* _PROBLEM_: Count how many lines in the data below include "left". Answer with the number only.

* _EXTRACTED RECORDS_:

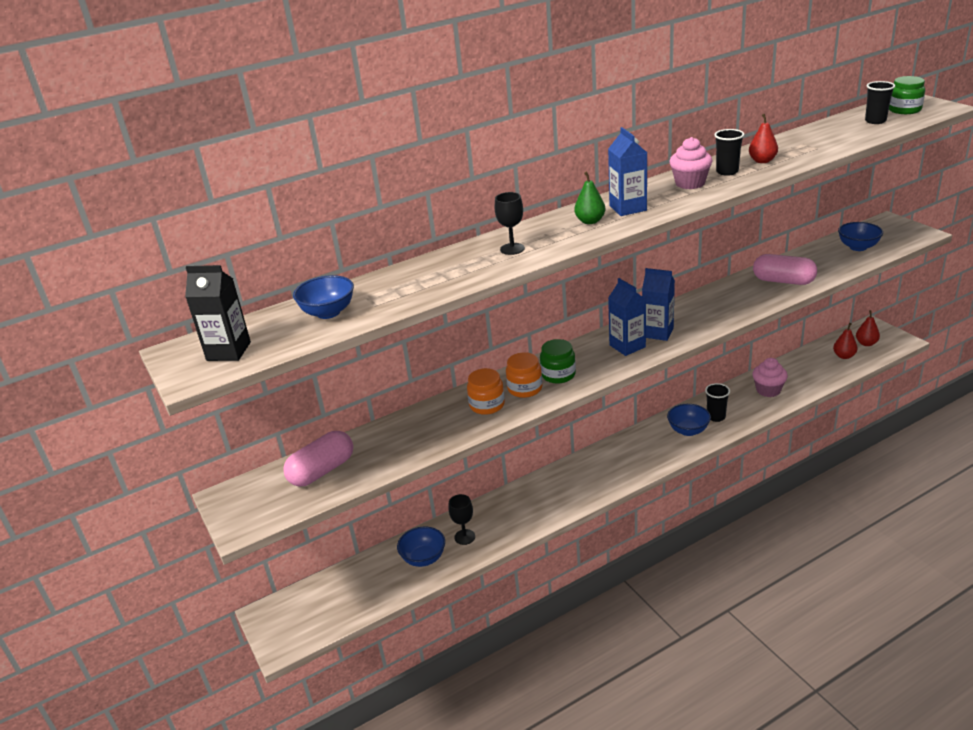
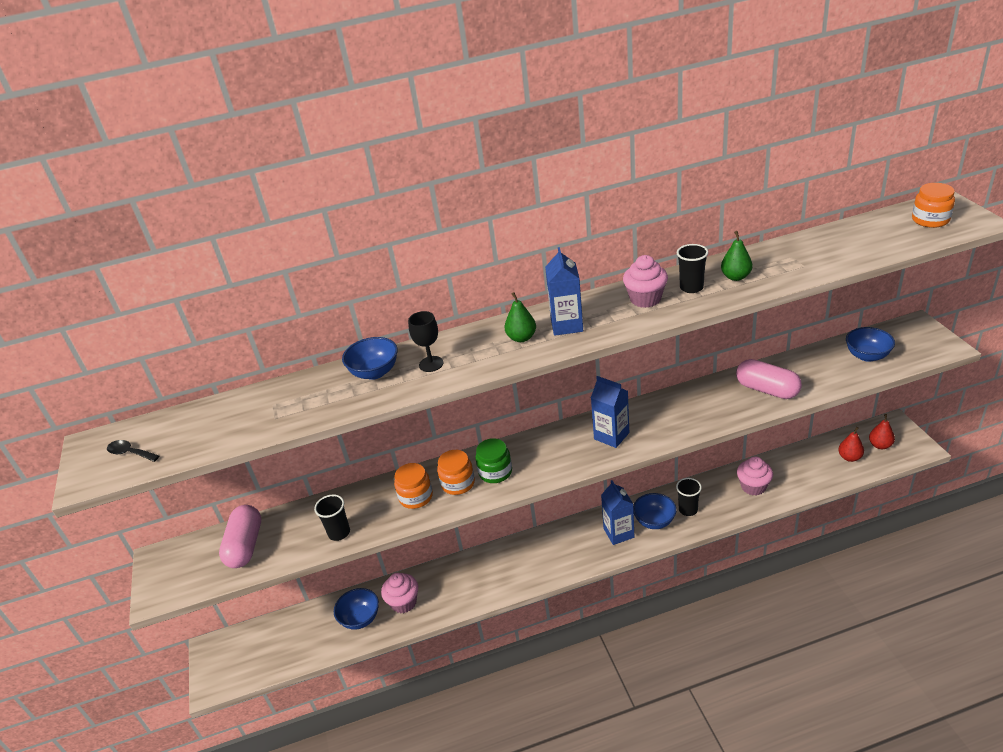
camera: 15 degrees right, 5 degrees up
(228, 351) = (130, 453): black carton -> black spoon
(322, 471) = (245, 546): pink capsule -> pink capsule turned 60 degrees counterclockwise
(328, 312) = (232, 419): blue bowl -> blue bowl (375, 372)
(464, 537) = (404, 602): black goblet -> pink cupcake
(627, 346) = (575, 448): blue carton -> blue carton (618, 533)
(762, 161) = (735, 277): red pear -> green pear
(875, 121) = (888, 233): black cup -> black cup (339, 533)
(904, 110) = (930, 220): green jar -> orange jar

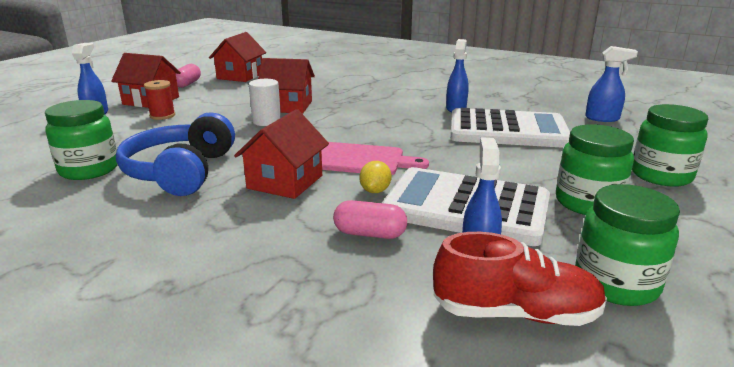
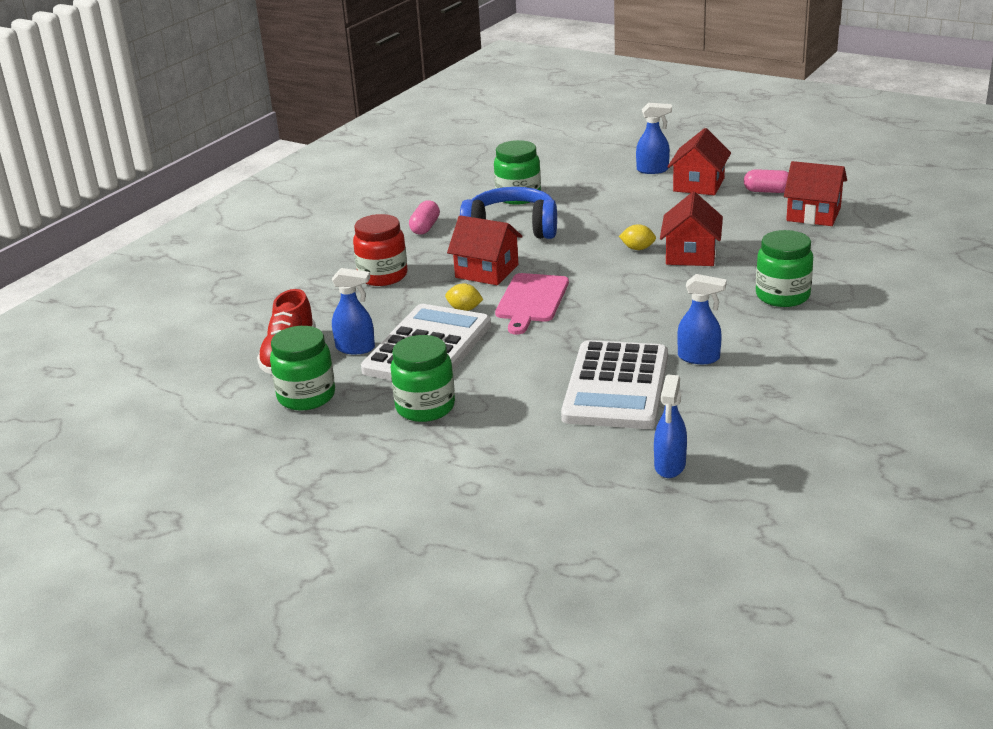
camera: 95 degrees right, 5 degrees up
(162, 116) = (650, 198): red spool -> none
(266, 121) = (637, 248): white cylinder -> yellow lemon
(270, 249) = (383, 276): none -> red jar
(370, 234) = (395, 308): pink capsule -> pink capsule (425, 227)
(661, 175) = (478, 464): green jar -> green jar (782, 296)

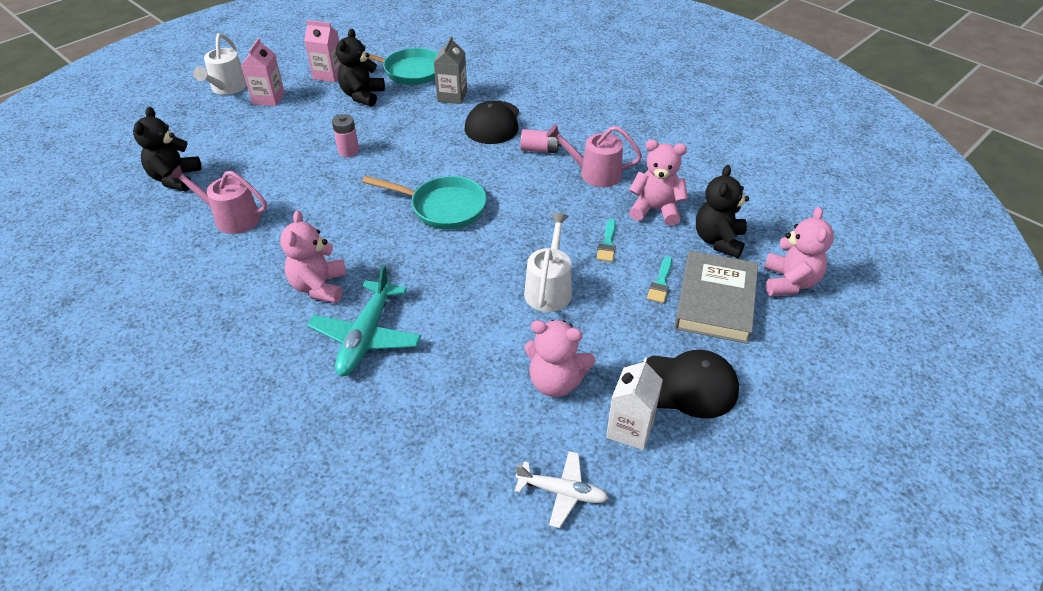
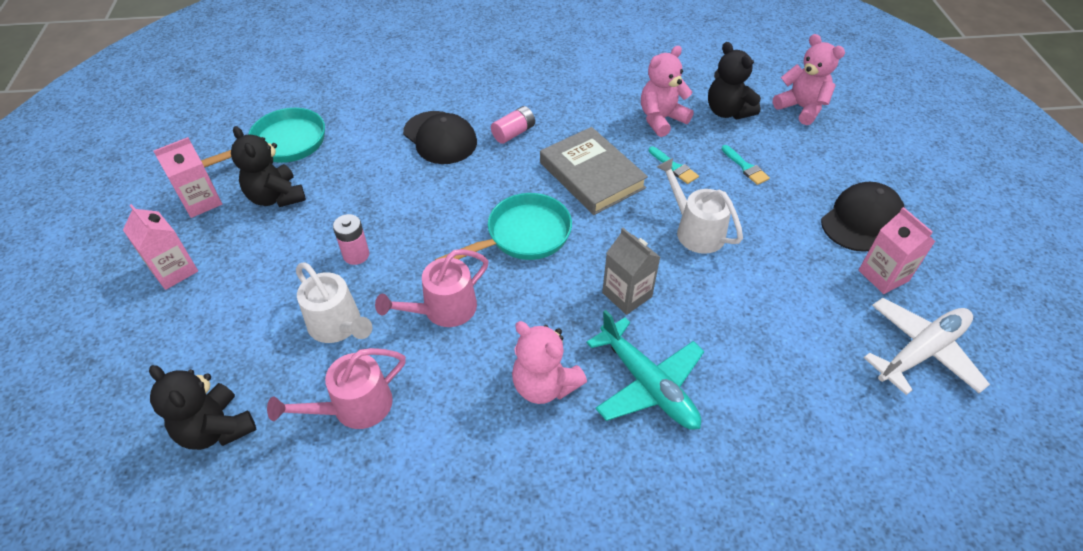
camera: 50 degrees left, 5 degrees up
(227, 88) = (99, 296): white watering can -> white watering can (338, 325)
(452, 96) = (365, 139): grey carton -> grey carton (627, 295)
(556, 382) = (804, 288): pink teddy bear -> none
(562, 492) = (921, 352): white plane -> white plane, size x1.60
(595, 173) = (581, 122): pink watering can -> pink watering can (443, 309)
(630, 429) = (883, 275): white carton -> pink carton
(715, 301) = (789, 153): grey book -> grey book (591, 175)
--
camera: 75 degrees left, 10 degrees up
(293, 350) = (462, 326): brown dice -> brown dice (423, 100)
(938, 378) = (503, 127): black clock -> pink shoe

* _RESPONSE TO THIS TASK_: 2